What to produce: Over all lines in the data below, count those holding "VREF" and give only the result.

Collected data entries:

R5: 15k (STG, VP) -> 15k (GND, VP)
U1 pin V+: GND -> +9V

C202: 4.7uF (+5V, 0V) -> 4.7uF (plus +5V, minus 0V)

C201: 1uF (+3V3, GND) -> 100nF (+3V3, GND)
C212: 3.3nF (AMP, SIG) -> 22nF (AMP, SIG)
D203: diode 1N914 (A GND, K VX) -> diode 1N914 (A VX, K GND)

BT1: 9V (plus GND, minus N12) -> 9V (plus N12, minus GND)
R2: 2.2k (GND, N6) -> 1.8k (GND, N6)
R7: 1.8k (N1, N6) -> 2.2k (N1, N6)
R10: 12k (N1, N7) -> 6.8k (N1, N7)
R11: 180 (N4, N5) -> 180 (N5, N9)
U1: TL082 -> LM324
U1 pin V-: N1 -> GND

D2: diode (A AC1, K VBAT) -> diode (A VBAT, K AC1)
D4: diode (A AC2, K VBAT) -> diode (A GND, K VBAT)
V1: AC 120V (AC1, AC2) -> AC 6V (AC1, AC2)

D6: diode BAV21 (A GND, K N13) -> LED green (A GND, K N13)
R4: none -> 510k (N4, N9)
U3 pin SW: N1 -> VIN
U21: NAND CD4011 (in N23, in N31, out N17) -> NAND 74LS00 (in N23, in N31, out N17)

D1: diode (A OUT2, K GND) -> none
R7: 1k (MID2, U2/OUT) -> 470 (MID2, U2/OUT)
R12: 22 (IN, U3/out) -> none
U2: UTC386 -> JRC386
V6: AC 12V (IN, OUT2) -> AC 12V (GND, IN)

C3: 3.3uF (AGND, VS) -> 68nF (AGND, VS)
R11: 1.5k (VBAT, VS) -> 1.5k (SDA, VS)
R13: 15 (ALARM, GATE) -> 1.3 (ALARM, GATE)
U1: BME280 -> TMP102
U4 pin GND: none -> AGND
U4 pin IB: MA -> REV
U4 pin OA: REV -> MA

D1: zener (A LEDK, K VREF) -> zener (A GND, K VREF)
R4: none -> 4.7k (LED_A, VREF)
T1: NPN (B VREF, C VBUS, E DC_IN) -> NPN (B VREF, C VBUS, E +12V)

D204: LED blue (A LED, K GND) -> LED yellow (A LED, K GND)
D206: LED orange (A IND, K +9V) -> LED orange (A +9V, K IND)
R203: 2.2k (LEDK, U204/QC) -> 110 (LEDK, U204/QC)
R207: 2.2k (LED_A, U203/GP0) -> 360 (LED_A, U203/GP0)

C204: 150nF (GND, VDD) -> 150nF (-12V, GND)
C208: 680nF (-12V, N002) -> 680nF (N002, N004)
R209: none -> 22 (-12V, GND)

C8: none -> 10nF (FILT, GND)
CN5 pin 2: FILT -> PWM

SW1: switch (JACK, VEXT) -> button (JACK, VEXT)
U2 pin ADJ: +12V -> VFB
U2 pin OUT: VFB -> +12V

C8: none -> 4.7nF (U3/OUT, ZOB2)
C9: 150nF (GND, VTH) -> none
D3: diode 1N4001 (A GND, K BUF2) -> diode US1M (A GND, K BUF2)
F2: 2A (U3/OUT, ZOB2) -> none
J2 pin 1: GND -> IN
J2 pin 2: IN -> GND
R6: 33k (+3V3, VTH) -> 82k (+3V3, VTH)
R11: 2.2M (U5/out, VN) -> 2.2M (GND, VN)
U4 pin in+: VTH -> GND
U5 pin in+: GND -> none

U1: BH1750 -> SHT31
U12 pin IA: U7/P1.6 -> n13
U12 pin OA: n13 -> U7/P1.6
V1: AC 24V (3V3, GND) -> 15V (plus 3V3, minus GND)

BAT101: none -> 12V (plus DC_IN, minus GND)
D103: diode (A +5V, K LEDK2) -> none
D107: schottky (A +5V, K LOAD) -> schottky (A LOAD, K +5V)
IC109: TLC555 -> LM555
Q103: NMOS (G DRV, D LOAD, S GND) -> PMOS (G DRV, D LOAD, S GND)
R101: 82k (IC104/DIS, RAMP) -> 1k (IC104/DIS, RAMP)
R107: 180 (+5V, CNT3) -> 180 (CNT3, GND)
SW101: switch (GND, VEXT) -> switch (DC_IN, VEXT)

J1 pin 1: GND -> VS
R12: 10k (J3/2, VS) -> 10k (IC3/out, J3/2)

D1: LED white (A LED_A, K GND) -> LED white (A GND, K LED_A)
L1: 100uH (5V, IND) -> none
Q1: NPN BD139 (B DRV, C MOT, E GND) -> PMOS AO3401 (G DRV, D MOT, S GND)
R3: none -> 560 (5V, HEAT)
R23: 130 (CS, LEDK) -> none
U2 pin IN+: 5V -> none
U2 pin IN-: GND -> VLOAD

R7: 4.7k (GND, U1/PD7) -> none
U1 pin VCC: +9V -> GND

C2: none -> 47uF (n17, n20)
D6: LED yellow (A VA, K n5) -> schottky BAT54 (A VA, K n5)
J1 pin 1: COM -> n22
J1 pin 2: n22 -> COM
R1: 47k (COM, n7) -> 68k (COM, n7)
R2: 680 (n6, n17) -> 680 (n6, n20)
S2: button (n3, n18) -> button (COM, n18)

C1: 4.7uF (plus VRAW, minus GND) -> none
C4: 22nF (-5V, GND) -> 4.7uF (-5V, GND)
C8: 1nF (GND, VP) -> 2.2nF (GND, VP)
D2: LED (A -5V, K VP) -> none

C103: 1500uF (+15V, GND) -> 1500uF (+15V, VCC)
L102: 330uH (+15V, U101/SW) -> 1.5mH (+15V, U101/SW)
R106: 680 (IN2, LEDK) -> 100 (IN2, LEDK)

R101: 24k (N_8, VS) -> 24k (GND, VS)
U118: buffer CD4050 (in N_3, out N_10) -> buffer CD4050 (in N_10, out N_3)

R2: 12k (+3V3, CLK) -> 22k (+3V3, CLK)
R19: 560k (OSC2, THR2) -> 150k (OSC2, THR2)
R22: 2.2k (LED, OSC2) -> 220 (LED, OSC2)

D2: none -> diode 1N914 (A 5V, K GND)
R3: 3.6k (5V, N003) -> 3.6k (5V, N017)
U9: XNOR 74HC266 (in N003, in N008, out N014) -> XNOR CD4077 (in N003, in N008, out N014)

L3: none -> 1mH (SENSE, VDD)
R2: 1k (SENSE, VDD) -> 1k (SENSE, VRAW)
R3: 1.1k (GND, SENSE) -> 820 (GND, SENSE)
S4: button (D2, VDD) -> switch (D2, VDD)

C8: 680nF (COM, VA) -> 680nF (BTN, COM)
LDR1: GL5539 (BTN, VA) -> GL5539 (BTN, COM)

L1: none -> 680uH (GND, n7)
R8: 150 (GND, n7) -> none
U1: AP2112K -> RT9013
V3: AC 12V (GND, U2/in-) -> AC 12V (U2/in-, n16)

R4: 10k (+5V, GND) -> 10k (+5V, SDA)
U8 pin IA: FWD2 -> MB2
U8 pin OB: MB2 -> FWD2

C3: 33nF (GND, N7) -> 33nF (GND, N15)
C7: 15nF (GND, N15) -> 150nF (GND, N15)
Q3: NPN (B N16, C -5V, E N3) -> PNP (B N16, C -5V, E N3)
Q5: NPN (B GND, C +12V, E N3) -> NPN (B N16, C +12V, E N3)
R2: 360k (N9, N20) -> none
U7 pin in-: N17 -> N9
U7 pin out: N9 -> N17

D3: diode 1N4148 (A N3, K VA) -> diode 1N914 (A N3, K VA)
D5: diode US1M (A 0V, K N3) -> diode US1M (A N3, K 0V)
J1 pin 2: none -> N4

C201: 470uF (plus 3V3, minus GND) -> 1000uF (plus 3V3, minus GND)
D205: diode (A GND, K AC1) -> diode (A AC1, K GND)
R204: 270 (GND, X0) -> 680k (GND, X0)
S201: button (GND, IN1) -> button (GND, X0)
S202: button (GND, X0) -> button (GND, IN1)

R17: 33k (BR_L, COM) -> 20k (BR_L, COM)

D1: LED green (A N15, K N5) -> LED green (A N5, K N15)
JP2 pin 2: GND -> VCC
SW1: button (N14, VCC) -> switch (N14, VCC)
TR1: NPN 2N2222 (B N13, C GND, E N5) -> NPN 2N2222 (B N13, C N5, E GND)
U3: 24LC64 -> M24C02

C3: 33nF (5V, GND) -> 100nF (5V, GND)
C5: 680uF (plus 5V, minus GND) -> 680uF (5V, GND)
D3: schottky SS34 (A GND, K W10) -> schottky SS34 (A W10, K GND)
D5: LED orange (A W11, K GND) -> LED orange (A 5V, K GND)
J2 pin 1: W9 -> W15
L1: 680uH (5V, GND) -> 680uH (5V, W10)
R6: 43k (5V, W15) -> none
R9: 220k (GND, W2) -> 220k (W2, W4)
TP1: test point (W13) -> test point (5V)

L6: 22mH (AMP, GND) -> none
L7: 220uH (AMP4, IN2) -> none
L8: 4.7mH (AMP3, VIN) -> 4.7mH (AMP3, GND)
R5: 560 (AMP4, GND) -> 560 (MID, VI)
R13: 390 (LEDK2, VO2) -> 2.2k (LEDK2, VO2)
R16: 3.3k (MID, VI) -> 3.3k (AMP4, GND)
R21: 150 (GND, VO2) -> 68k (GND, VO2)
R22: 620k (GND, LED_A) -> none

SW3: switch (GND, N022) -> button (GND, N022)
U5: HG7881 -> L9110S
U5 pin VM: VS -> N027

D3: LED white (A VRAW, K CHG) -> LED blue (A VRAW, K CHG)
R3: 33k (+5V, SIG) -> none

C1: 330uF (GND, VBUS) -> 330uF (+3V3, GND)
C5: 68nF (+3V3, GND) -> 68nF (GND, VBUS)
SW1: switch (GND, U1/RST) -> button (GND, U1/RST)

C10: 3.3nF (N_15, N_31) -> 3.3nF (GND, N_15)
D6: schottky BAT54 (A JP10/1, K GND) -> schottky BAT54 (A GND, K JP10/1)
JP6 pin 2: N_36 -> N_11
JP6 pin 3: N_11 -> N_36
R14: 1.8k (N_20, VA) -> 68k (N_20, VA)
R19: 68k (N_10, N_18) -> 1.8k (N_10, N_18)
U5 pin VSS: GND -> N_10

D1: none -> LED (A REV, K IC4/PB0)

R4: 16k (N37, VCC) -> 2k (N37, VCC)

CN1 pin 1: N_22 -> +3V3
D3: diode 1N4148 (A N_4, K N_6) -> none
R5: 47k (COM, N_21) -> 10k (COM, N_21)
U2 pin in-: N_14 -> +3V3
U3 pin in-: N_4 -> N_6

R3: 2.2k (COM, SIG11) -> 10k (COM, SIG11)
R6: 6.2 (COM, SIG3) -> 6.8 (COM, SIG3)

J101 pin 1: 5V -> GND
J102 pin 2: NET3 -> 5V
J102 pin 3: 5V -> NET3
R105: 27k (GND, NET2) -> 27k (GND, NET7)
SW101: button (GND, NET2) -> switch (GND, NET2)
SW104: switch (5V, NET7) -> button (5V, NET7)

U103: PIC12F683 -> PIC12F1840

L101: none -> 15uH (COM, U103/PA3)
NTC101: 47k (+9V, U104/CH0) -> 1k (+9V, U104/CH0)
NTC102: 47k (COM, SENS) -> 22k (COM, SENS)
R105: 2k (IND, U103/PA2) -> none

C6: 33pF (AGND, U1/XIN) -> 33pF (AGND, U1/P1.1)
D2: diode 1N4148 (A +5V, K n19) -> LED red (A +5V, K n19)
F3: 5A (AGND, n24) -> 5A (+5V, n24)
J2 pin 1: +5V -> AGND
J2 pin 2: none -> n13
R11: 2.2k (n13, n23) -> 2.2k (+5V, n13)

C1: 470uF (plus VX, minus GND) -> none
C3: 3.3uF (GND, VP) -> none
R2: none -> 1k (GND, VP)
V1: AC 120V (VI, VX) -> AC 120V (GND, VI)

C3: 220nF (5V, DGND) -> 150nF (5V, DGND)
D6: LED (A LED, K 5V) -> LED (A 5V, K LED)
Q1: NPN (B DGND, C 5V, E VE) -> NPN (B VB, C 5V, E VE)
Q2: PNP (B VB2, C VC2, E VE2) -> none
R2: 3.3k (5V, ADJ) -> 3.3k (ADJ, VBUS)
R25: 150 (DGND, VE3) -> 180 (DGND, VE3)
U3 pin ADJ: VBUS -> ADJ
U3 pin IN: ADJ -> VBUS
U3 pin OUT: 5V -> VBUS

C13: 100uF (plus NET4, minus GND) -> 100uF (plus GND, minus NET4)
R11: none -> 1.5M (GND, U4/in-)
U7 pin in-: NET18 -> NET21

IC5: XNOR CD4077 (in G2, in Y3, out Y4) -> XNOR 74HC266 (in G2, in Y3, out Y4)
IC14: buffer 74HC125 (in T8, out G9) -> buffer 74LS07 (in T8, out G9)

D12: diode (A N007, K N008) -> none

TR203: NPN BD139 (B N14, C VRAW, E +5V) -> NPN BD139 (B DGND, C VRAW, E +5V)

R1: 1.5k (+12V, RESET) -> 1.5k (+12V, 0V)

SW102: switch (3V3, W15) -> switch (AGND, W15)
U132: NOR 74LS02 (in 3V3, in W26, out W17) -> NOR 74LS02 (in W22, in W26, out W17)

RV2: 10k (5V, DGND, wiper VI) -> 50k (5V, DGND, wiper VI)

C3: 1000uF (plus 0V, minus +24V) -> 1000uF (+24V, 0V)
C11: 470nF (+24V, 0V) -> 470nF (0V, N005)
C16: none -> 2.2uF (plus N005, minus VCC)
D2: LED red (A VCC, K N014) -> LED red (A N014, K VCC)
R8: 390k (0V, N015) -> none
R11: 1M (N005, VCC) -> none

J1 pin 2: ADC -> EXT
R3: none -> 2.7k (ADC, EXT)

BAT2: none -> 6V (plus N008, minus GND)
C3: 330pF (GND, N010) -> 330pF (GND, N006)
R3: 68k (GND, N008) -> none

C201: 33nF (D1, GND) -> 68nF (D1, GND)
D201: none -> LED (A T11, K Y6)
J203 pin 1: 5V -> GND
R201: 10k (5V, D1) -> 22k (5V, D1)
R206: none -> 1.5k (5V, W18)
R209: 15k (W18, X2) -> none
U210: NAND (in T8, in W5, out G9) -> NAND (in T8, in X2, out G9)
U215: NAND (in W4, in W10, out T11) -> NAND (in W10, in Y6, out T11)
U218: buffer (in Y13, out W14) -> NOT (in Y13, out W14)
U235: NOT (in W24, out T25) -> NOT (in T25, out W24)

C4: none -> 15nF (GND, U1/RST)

Solution to the problem: 3